### Problem to solve
Retype the following lines exactly as they appear.

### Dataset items

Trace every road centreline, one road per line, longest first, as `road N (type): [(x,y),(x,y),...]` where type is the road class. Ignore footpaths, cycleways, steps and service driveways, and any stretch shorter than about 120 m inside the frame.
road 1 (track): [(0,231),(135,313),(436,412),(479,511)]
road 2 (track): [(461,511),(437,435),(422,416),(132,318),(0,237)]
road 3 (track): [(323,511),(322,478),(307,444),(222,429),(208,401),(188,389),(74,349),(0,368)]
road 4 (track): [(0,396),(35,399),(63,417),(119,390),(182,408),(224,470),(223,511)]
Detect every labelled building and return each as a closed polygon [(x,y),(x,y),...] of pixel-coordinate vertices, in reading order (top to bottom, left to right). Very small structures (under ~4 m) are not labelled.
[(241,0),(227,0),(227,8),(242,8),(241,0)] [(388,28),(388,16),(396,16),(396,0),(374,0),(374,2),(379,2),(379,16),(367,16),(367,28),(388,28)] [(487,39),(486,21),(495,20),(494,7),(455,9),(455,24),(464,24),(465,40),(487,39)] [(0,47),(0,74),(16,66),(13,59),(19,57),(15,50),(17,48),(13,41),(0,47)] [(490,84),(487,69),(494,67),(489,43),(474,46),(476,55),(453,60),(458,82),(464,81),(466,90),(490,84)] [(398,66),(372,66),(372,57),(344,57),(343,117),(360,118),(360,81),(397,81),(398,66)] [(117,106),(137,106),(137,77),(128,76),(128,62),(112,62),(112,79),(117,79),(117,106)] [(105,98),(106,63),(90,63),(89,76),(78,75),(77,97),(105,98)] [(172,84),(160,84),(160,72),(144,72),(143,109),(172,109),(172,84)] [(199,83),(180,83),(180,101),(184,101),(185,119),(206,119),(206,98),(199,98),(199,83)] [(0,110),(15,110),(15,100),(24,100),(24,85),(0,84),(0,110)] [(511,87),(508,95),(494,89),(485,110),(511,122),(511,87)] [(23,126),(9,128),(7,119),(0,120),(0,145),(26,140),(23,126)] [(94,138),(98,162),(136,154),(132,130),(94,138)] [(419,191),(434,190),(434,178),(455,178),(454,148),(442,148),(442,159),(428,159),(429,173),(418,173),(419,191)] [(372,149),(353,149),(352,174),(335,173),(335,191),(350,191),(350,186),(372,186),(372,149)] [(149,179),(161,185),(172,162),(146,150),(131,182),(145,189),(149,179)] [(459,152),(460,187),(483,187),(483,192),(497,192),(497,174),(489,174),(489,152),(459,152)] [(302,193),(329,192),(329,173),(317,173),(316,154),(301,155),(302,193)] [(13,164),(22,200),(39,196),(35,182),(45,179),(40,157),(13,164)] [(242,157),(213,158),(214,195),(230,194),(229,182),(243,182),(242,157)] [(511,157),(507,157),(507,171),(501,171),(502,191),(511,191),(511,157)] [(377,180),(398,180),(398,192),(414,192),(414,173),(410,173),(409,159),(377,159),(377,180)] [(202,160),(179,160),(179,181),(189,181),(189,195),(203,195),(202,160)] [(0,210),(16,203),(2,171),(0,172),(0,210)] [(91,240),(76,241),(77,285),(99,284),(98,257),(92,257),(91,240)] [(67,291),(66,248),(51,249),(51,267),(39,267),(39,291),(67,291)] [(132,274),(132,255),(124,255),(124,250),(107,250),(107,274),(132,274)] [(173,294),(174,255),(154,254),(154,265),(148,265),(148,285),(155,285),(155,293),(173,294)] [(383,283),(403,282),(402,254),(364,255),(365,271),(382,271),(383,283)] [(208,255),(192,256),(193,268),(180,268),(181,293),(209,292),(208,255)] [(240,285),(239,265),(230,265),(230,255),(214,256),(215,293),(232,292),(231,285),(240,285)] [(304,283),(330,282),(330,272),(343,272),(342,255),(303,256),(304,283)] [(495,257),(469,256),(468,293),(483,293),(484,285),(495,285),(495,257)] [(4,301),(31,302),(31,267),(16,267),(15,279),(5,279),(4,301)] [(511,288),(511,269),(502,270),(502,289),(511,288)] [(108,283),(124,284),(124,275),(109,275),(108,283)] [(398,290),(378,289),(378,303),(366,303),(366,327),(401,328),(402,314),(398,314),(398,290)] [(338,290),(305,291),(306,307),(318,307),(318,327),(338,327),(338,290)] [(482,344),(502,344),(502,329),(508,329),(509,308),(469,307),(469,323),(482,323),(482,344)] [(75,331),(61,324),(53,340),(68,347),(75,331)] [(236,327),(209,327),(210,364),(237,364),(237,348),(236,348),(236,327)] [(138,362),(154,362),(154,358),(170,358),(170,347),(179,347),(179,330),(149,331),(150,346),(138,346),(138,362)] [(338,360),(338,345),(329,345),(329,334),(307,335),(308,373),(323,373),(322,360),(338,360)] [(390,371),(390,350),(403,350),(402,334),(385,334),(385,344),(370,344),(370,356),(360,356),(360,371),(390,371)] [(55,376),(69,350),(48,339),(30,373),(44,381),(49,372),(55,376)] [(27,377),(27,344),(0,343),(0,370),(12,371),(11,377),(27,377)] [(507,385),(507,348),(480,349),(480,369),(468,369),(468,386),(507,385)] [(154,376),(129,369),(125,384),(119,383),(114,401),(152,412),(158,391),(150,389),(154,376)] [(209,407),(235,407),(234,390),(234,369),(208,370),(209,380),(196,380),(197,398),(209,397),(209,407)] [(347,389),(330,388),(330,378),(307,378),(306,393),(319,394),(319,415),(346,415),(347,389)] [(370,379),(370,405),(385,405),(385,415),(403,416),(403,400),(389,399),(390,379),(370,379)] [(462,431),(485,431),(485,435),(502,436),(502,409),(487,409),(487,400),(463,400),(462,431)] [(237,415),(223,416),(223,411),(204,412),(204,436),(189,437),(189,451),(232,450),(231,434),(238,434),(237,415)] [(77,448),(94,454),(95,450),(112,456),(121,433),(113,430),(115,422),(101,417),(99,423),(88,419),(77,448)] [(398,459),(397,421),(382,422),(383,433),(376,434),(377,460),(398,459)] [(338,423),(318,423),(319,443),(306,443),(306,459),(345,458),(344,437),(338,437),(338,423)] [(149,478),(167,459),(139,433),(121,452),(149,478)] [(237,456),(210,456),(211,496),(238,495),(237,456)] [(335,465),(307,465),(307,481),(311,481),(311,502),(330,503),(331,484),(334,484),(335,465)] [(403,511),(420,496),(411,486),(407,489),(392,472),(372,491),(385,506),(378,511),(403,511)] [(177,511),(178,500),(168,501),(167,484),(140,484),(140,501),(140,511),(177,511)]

### Written solution
Trace every road centreline, one road per line, longest first, as `road N (type): [(x,y),(x,y),...]` where type is the road class. Ignore footpaths, cycleways, steps and service driveways, and any stretch shorter than about 120 m inside the frame.
road 1 (track): [(0,231),(135,313),(436,412),(479,511)]
road 2 (track): [(461,511),(437,435),(422,416),(132,318),(0,237)]
road 3 (track): [(323,511),(322,478),(307,444),(222,429),(208,401),(188,389),(74,349),(0,368)]
road 4 (track): [(0,396),(35,399),(63,417),(119,390),(182,408),(224,470),(223,511)]
Detect every labelled building and return each as a closed polygon [(x,y),(x,y),...] of pixel-coordinate vertices, in reading order (top to bottom, left to right). Very small structures (under ~4 m) are not labelled.
[(241,0),(227,0),(227,8),(242,8),(241,0)] [(388,28),(388,16),(396,16),(396,0),(374,0),(374,2),(379,2),(379,16),(367,16),(367,28),(388,28)] [(487,39),(486,21),(495,20),(494,7),(455,9),(455,24),(464,24),(465,40),(487,39)] [(0,47),(0,74),(16,66),(13,59),(19,57),(15,50),(17,48),(13,41),(0,47)] [(490,84),(487,69),(494,67),(489,43),(474,46),(476,55),(453,60),(458,82),(464,81),(466,90),(490,84)] [(398,66),(372,66),(372,57),(344,57),(343,117),(360,118),(360,81),(397,81),(398,66)] [(117,106),(137,106),(137,77),(128,76),(128,62),(112,62),(112,79),(117,79),(117,106)] [(105,98),(106,63),(90,63),(89,76),(78,75),(77,97),(105,98)] [(172,84),(160,84),(160,72),(144,72),(143,109),(172,109),(172,84)] [(199,83),(180,83),(180,101),(184,101),(185,119),(206,119),(206,98),(199,98),(199,83)] [(0,110),(15,110),(15,100),(24,100),(24,85),(0,84),(0,110)] [(511,87),(508,95),(494,89),(485,110),(511,122),(511,87)] [(23,126),(9,128),(7,119),(0,120),(0,145),(26,140),(23,126)] [(94,138),(98,162),(136,154),(132,130),(94,138)] [(419,191),(434,190),(434,178),(455,178),(454,148),(442,148),(442,159),(428,159),(429,173),(418,173),(419,191)] [(372,149),(353,149),(352,174),(335,173),(335,191),(350,191),(350,186),(372,186),(372,149)] [(149,179),(161,185),(172,162),(146,150),(131,182),(145,189),(149,179)] [(459,152),(460,187),(483,187),(483,192),(497,192),(497,174),(489,174),(489,152),(459,152)] [(302,193),(329,192),(329,173),(317,173),(316,154),(301,155),(302,193)] [(13,164),(22,200),(39,196),(35,182),(45,179),(40,157),(13,164)] [(242,157),(213,158),(214,195),(230,194),(229,182),(243,182),(242,157)] [(511,157),(507,157),(507,171),(501,171),(502,191),(511,191),(511,157)] [(377,180),(398,180),(398,192),(414,192),(414,173),(410,173),(409,159),(377,159),(377,180)] [(202,160),(179,160),(179,181),(189,181),(189,195),(203,195),(202,160)] [(0,210),(16,203),(2,171),(0,172),(0,210)] [(91,240),(76,241),(77,285),(99,284),(98,257),(92,257),(91,240)] [(67,291),(66,248),(51,249),(51,267),(39,267),(39,291),(67,291)] [(132,274),(132,255),(124,255),(124,250),(107,250),(107,274),(132,274)] [(173,294),(174,255),(154,254),(154,265),(148,265),(148,285),(155,285),(155,293),(173,294)] [(383,283),(403,282),(402,254),(364,255),(365,271),(382,271),(383,283)] [(208,255),(192,256),(193,268),(180,268),(181,293),(209,292),(208,255)] [(240,285),(239,265),(230,265),(230,255),(214,256),(215,293),(232,292),(231,285),(240,285)] [(304,283),(330,282),(330,272),(343,272),(342,255),(303,256),(304,283)] [(495,257),(469,256),(468,293),(483,293),(484,285),(495,285),(495,257)] [(4,301),(31,302),(31,267),(16,267),(15,279),(5,279),(4,301)] [(511,288),(511,269),(502,270),(502,289),(511,288)] [(108,283),(124,284),(124,275),(109,275),(108,283)] [(398,290),(378,289),(378,303),(366,303),(366,327),(401,328),(402,314),(398,314),(398,290)] [(338,290),(305,291),(306,307),(318,307),(318,327),(338,327),(338,290)] [(482,344),(502,344),(502,329),(508,329),(509,308),(469,307),(469,323),(482,323),(482,344)] [(75,331),(61,324),(53,340),(68,347),(75,331)] [(236,327),(209,327),(210,364),(237,364),(237,348),(236,348),(236,327)] [(138,362),(154,362),(154,358),(170,358),(170,347),(179,347),(179,330),(149,331),(150,346),(138,346),(138,362)] [(338,360),(338,345),(329,345),(329,334),(307,335),(308,373),(323,373),(322,360),(338,360)] [(390,371),(390,350),(403,350),(402,334),(385,334),(385,344),(370,344),(370,356),(360,356),(360,371),(390,371)] [(55,376),(69,350),(48,339),(30,373),(44,381),(49,372),(55,376)] [(27,377),(27,344),(0,343),(0,370),(12,371),(11,377),(27,377)] [(507,385),(507,348),(480,349),(480,369),(468,369),(468,386),(507,385)] [(154,376),(129,369),(125,384),(119,383),(114,401),(152,412),(158,391),(150,389),(154,376)] [(209,407),(235,407),(234,390),(234,369),(208,370),(209,380),(196,380),(197,398),(209,397),(209,407)] [(347,389),(330,388),(330,378),(307,378),(306,393),(319,394),(319,415),(346,415),(347,389)] [(370,379),(370,405),(385,405),(385,415),(403,416),(403,400),(389,399),(390,379),(370,379)] [(462,431),(485,431),(485,435),(502,436),(502,409),(487,409),(487,400),(463,400),(462,431)] [(237,415),(223,416),(223,411),(204,412),(204,436),(189,437),(189,451),(232,450),(231,434),(238,434),(237,415)] [(77,448),(94,454),(95,450),(112,456),(121,433),(113,430),(115,422),(101,417),(99,423),(88,419),(77,448)] [(398,459),(397,421),(382,422),(383,433),(376,434),(377,460),(398,459)] [(338,423),(318,423),(319,443),(306,443),(306,459),(345,458),(344,437),(338,437),(338,423)] [(149,478),(167,459),(139,433),(121,452),(149,478)] [(237,456),(210,456),(211,496),(238,495),(237,456)] [(335,465),(307,465),(307,481),(311,481),(311,502),(330,503),(331,484),(334,484),(335,465)] [(403,511),(420,496),(411,486),(407,489),(392,472),(372,491),(385,506),(378,511),(403,511)] [(177,511),(178,500),(168,501),(167,484),(140,484),(140,501),(140,511),(177,511)]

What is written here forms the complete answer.